WHAT IS BEING ASKED
Once the line with "IC1 pin P1.0: GND -> none" is found in the data, output it and each following line exactly, up to and including the line with "Q3: NPN BC337", and nothing before or after.

SOURCE INFORMATION
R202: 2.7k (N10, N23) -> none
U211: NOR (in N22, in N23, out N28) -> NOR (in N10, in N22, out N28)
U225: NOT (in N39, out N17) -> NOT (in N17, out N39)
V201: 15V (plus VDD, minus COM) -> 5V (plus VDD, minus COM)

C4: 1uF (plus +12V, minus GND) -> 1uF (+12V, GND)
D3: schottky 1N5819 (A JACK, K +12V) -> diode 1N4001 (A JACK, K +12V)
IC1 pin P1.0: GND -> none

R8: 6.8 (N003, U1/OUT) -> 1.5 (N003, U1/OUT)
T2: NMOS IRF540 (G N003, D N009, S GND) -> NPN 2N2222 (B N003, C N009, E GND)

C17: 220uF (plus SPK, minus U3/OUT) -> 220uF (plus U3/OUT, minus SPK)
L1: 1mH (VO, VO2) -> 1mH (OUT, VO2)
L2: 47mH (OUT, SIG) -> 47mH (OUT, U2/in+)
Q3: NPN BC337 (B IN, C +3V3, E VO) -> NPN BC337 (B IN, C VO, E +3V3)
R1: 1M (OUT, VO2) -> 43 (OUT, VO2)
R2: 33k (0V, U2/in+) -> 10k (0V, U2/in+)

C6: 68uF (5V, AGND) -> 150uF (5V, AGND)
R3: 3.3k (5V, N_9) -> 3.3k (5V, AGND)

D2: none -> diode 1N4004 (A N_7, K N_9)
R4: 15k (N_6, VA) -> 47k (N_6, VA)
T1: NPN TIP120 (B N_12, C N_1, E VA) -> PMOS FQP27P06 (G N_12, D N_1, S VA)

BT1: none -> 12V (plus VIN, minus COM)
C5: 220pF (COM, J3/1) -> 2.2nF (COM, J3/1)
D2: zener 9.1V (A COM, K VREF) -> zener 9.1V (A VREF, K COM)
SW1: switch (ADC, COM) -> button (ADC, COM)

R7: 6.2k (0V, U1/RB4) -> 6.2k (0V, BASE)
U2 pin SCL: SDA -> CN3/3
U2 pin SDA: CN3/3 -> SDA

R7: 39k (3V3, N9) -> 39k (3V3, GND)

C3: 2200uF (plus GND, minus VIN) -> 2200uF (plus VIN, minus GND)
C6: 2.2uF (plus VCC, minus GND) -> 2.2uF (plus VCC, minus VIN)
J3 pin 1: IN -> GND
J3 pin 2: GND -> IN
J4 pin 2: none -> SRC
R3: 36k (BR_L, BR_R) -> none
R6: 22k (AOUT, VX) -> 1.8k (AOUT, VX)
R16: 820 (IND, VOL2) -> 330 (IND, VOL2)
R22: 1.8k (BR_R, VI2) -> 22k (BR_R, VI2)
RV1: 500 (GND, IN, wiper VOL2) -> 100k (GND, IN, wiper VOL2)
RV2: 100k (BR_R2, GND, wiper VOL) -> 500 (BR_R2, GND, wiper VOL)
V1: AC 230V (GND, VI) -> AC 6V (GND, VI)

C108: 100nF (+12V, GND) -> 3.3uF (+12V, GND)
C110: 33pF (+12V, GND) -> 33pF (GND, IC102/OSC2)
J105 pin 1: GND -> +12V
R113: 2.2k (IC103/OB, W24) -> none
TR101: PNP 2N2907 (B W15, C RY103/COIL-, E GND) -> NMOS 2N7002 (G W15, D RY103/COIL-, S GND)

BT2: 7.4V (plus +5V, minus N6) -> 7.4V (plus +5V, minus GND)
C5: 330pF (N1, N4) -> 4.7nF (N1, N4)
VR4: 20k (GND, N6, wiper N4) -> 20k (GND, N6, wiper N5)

ANSWER BELOW
IC1 pin P1.0: GND -> none

R8: 6.8 (N003, U1/OUT) -> 1.5 (N003, U1/OUT)
T2: NMOS IRF540 (G N003, D N009, S GND) -> NPN 2N2222 (B N003, C N009, E GND)

C17: 220uF (plus SPK, minus U3/OUT) -> 220uF (plus U3/OUT, minus SPK)
L1: 1mH (VO, VO2) -> 1mH (OUT, VO2)
L2: 47mH (OUT, SIG) -> 47mH (OUT, U2/in+)
Q3: NPN BC337 (B IN, C +3V3, E VO) -> NPN BC337 (B IN, C VO, E +3V3)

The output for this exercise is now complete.